> _GIVEN TASK_
How many lines of the listing below contain the string "tuplet"? Reply with the number alone.

> _A run of records_
════════════════════
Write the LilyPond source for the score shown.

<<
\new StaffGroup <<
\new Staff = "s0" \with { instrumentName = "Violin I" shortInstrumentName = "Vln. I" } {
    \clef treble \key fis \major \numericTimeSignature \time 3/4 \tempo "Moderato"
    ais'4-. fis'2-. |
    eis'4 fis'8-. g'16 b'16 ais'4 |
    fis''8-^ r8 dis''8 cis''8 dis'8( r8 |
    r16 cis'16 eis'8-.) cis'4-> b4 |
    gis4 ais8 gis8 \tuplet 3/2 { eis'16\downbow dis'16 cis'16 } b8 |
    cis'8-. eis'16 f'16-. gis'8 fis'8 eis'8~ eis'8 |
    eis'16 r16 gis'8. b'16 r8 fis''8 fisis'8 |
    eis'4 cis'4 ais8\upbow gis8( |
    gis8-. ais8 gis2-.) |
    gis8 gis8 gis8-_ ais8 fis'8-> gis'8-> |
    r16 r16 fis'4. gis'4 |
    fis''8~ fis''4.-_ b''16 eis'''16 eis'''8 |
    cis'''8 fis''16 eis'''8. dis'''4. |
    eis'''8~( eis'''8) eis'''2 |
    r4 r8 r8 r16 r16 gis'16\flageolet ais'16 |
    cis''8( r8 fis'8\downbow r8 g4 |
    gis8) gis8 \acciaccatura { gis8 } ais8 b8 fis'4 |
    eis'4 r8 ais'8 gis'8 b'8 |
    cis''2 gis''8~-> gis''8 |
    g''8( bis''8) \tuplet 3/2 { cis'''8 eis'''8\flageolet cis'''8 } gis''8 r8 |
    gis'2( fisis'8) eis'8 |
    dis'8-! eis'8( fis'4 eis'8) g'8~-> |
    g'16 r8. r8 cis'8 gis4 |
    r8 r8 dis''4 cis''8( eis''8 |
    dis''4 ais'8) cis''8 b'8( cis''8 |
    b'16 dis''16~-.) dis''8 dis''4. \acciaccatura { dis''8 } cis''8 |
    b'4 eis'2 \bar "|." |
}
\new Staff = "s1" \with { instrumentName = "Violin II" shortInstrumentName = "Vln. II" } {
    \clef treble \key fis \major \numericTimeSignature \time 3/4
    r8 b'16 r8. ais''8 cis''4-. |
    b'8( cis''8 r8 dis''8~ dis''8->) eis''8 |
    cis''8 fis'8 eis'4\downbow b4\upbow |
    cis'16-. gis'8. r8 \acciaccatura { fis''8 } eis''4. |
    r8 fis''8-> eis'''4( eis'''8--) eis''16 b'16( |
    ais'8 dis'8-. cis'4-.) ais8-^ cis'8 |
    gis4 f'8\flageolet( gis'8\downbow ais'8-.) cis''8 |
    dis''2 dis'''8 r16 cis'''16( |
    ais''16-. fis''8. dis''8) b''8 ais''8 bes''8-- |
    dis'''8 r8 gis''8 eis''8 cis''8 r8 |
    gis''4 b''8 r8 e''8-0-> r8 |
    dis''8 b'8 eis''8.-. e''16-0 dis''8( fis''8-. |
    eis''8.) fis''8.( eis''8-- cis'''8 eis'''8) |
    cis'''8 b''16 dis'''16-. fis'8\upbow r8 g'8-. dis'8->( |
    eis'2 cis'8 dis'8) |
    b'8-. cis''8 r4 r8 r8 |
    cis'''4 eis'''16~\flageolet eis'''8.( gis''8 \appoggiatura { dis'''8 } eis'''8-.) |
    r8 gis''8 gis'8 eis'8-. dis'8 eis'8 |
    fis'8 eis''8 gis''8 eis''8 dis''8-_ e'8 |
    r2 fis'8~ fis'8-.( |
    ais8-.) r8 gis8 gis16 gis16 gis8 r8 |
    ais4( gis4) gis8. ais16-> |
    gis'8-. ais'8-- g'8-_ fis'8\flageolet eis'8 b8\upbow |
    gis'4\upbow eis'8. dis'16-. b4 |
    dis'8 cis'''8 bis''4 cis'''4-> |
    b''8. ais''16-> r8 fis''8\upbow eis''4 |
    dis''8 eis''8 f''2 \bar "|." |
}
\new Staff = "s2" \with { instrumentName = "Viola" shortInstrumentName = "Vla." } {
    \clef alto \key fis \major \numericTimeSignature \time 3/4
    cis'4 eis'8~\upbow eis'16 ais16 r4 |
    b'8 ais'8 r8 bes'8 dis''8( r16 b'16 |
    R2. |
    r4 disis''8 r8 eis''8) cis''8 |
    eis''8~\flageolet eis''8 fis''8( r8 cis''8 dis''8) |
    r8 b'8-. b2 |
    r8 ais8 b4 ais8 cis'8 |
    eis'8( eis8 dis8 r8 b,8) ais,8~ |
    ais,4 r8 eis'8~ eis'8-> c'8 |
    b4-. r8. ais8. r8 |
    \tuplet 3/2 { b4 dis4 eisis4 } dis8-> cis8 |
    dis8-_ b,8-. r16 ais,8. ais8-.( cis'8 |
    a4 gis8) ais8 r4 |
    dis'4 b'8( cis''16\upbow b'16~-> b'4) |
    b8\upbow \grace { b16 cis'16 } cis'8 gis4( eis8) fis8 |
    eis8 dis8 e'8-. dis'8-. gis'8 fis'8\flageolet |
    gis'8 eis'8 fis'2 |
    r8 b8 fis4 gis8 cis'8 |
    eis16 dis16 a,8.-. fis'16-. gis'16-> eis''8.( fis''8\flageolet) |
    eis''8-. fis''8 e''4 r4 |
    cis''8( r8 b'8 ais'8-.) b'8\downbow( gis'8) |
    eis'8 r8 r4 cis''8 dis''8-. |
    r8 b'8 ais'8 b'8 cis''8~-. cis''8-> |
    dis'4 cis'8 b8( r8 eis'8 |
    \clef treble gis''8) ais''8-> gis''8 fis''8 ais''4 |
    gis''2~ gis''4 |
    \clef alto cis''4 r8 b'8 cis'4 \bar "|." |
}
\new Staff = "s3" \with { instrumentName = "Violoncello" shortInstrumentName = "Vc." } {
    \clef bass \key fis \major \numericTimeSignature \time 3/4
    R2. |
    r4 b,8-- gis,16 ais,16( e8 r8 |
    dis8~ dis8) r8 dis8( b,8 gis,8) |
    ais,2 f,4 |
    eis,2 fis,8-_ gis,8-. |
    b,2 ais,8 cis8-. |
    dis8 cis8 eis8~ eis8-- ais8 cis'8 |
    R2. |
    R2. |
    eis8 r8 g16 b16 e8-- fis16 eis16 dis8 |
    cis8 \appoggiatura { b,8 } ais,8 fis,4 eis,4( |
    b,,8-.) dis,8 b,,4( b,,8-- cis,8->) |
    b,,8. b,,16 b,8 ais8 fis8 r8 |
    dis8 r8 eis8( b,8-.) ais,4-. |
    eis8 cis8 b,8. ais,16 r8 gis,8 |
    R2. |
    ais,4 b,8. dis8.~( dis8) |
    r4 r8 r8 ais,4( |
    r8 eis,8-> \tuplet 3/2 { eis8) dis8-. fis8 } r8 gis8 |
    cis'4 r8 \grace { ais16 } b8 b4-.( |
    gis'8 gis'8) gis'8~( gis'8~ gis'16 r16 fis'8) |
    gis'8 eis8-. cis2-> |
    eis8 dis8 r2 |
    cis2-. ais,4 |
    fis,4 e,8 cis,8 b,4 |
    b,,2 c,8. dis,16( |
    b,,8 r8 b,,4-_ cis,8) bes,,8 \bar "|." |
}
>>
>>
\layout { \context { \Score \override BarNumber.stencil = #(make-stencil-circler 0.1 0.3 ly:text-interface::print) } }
════════════════════
> _SOLUTION TO THIS TASK_
4